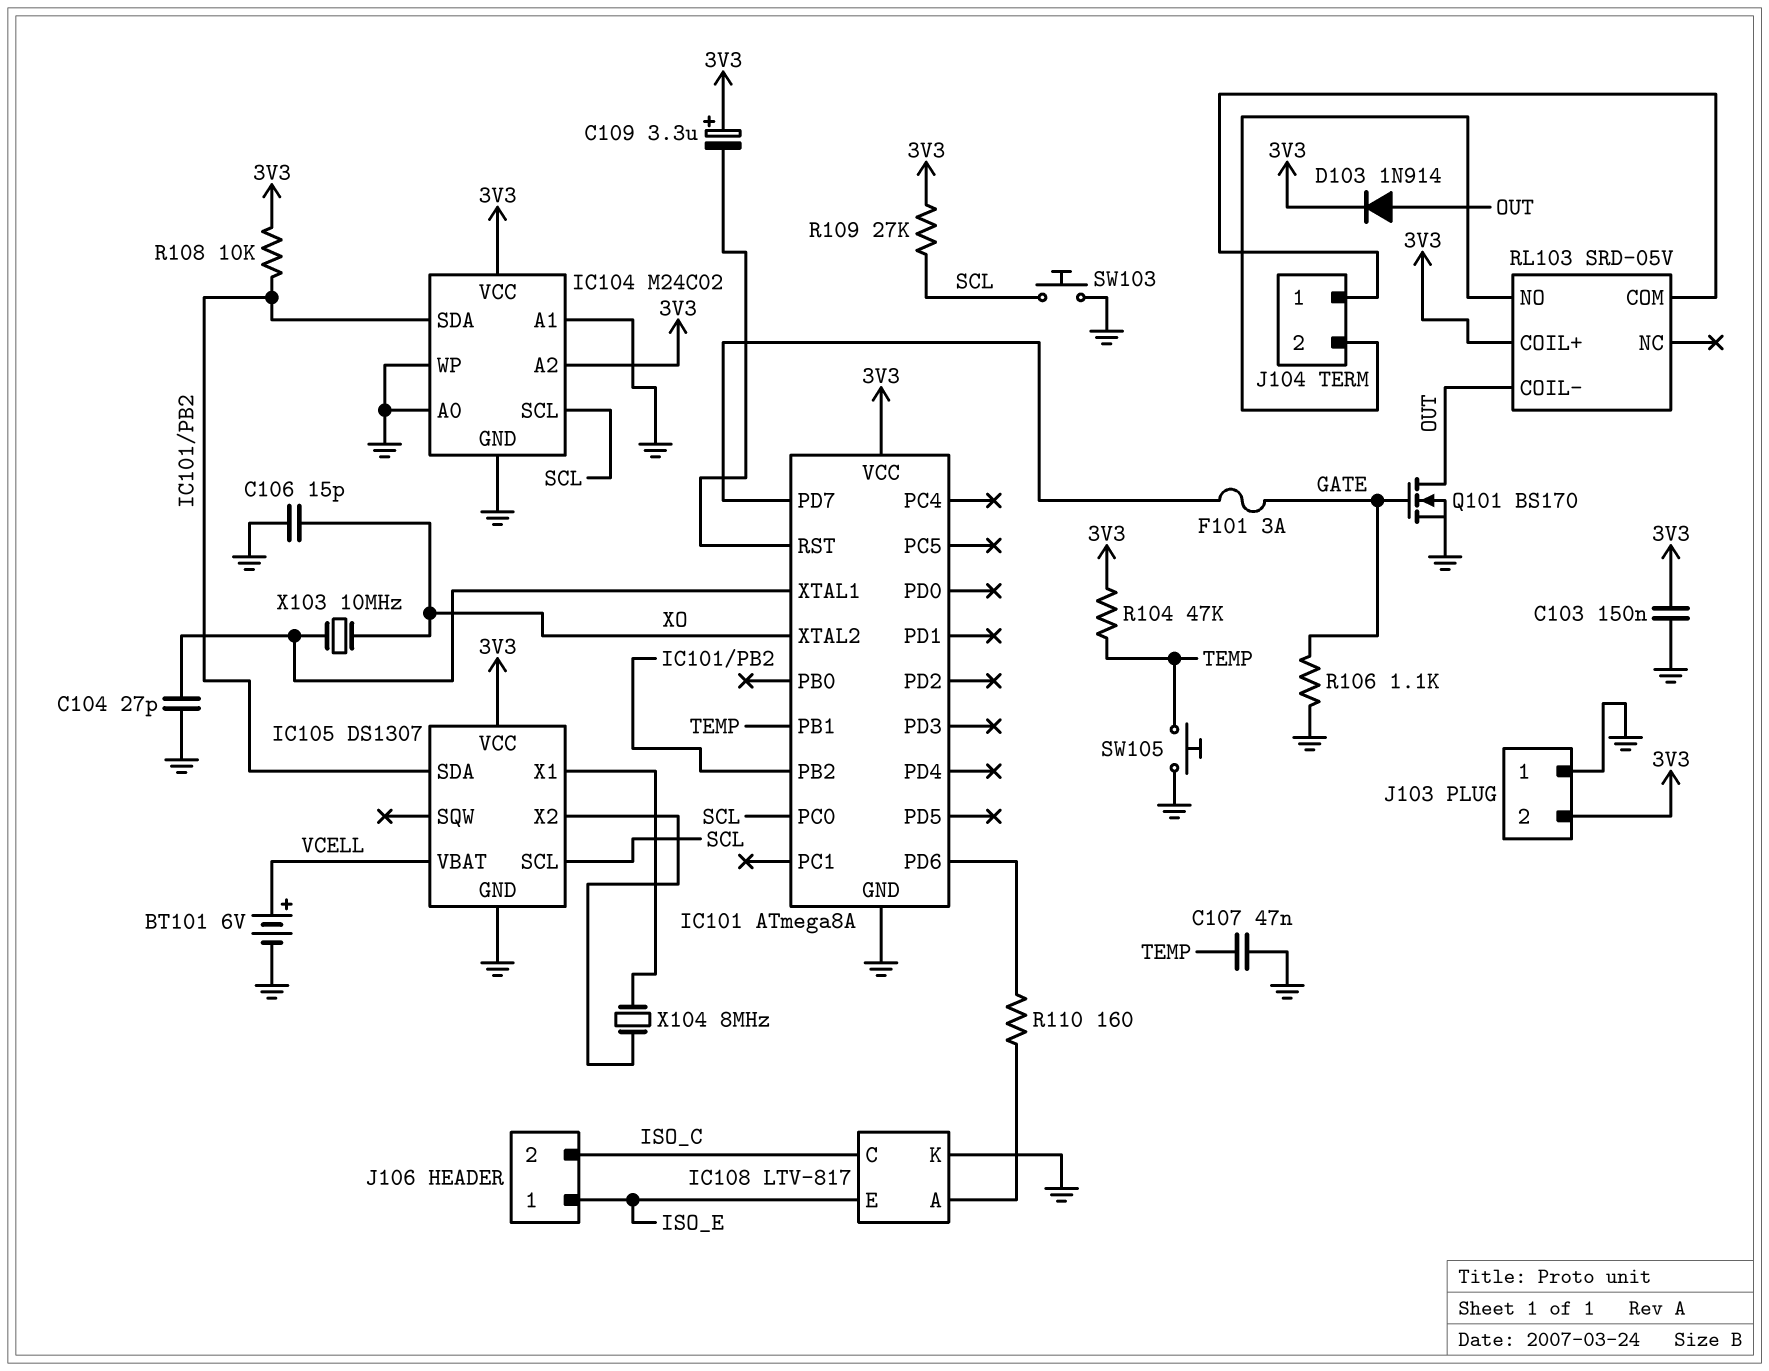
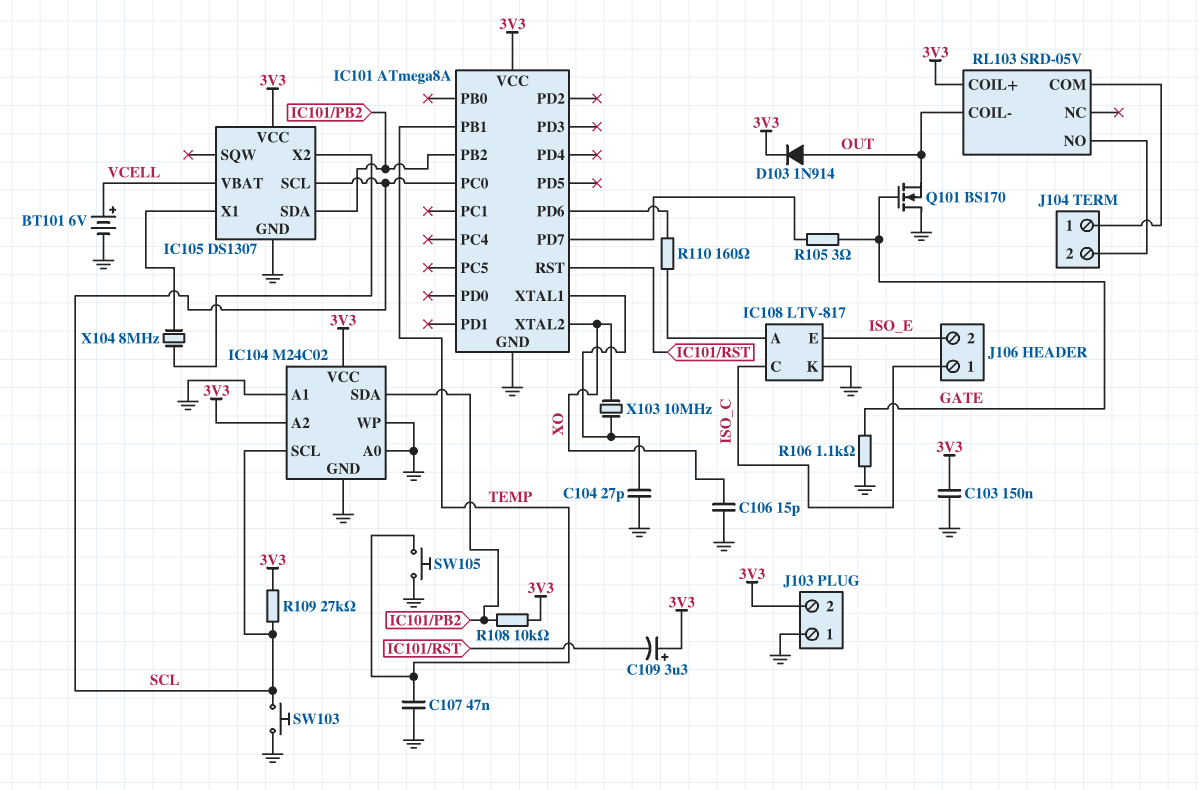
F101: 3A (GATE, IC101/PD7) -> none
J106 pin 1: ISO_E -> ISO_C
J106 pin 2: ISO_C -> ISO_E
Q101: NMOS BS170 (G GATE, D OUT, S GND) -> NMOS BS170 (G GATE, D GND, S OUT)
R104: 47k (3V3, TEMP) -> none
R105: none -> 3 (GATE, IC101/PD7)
- - -
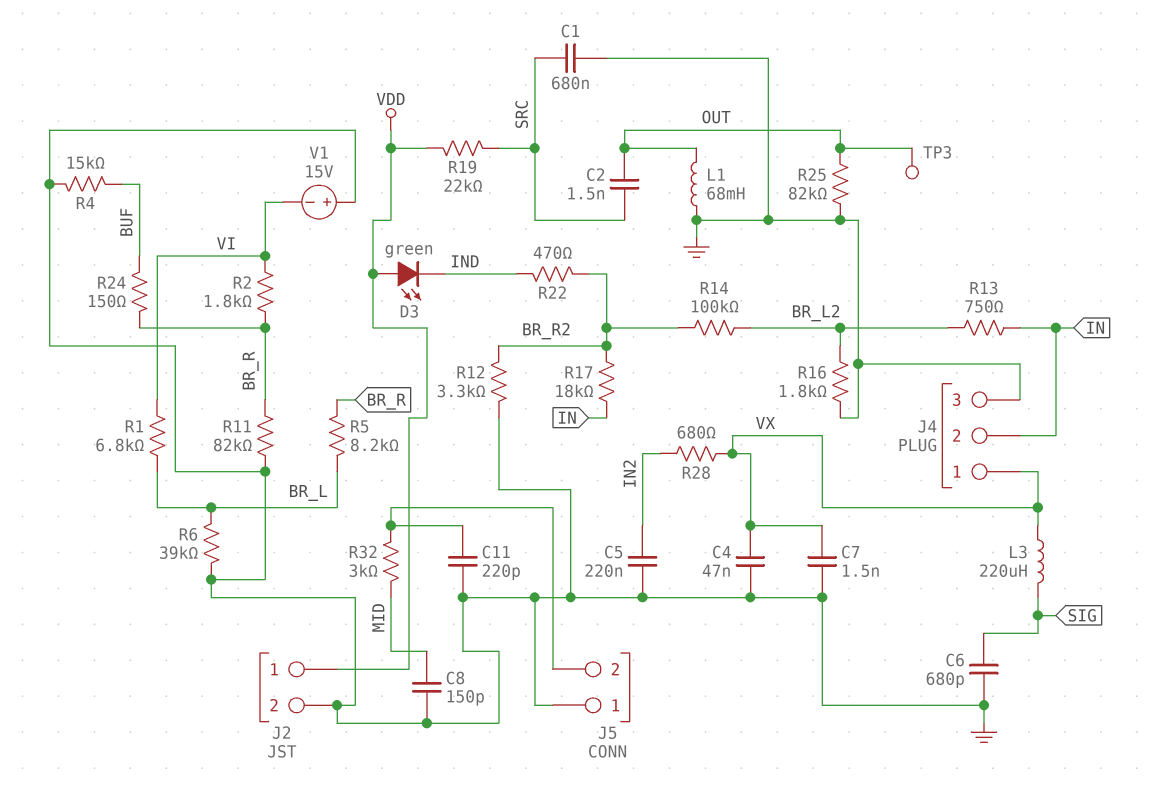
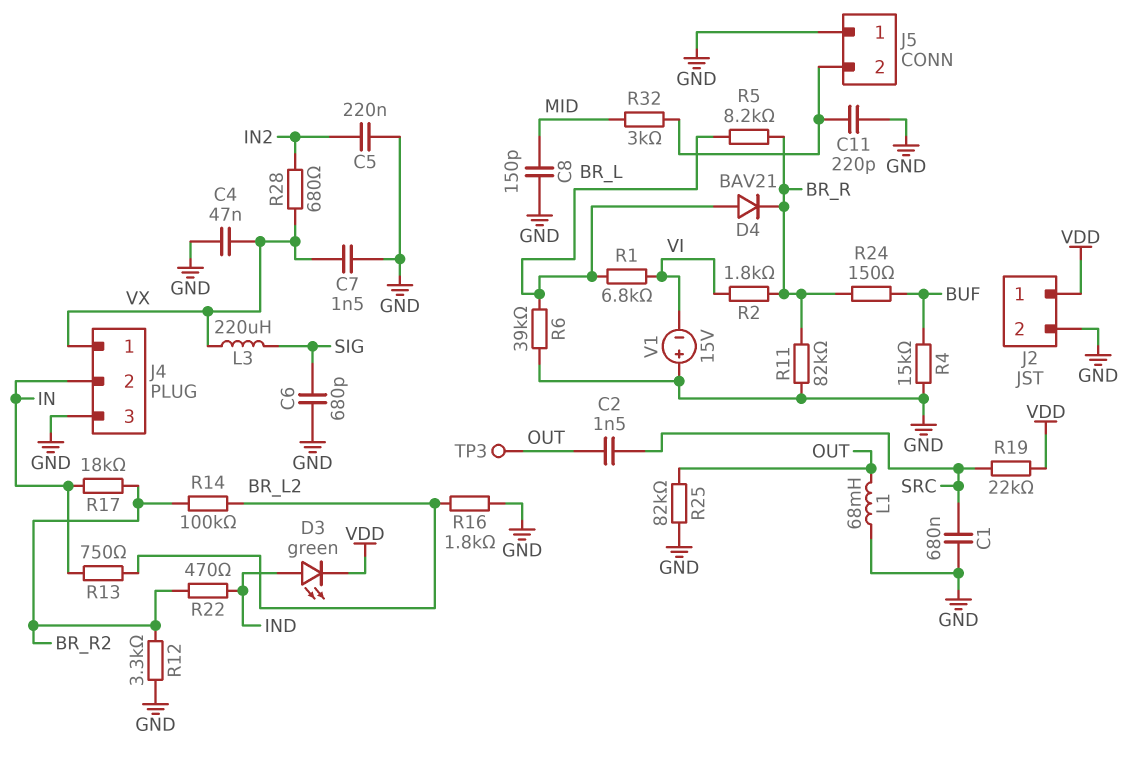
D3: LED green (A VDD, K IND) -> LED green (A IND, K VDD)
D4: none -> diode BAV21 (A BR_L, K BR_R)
- - -
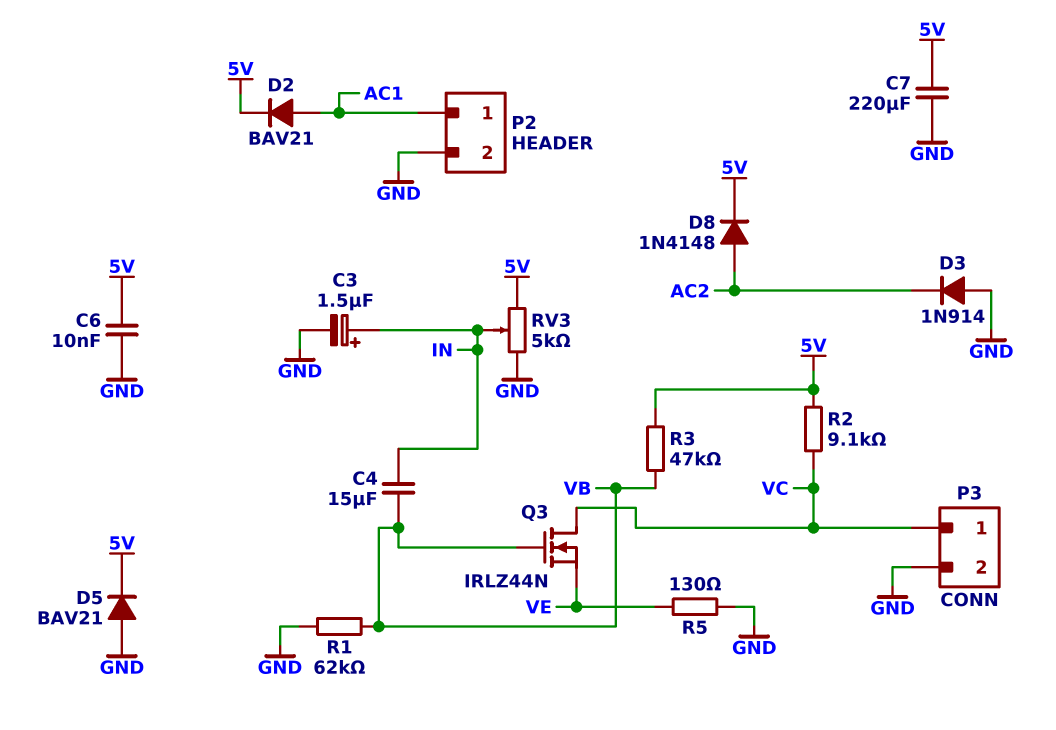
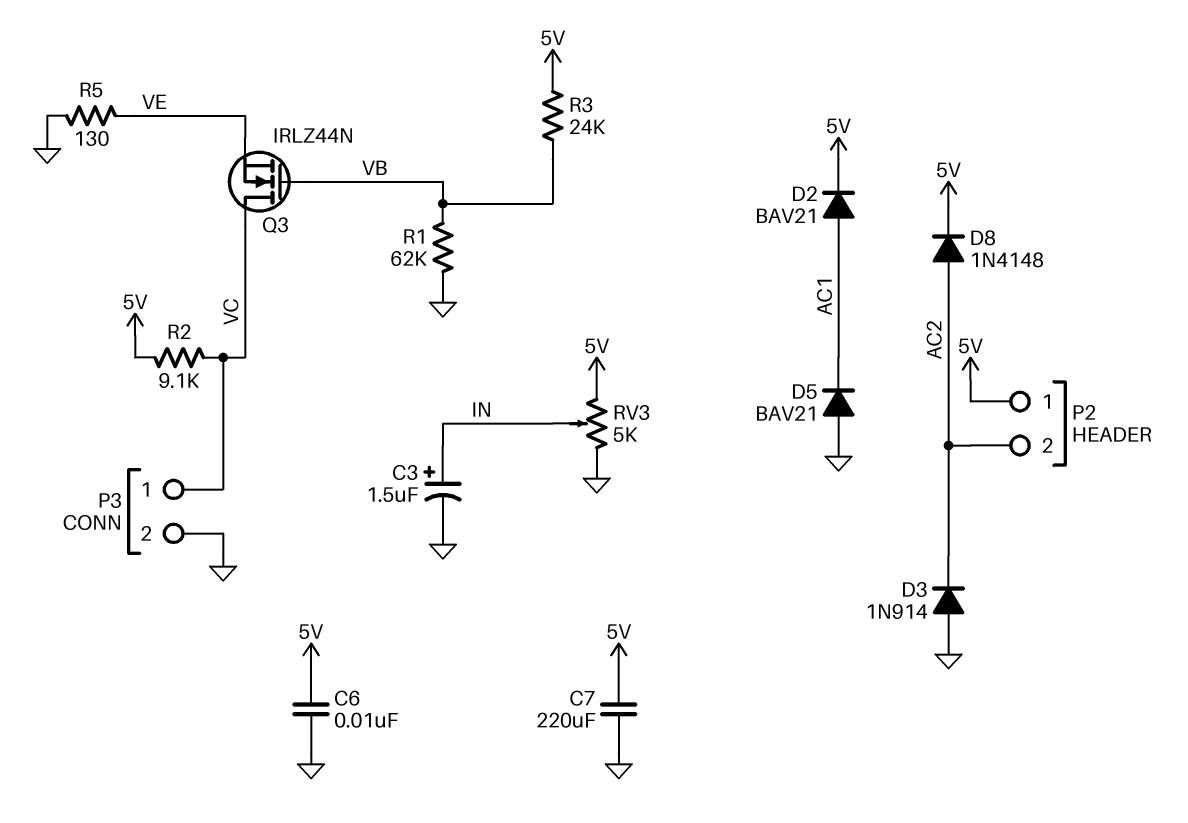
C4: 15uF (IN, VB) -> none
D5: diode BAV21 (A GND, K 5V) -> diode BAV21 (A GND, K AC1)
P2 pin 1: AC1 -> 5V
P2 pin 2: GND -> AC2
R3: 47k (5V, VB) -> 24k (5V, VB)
- - -
* _Required work_:
Please, from the entries above, set down exactly the lines from the one containing "Q101: NMOS BS170" through the one containing "R105: none -> 3 (GATE, IC101/PD7)", and only those.

* _Written answer_:
Q101: NMOS BS170 (G GATE, D OUT, S GND) -> NMOS BS170 (G GATE, D GND, S OUT)
R104: 47k (3V3, TEMP) -> none
R105: none -> 3 (GATE, IC101/PD7)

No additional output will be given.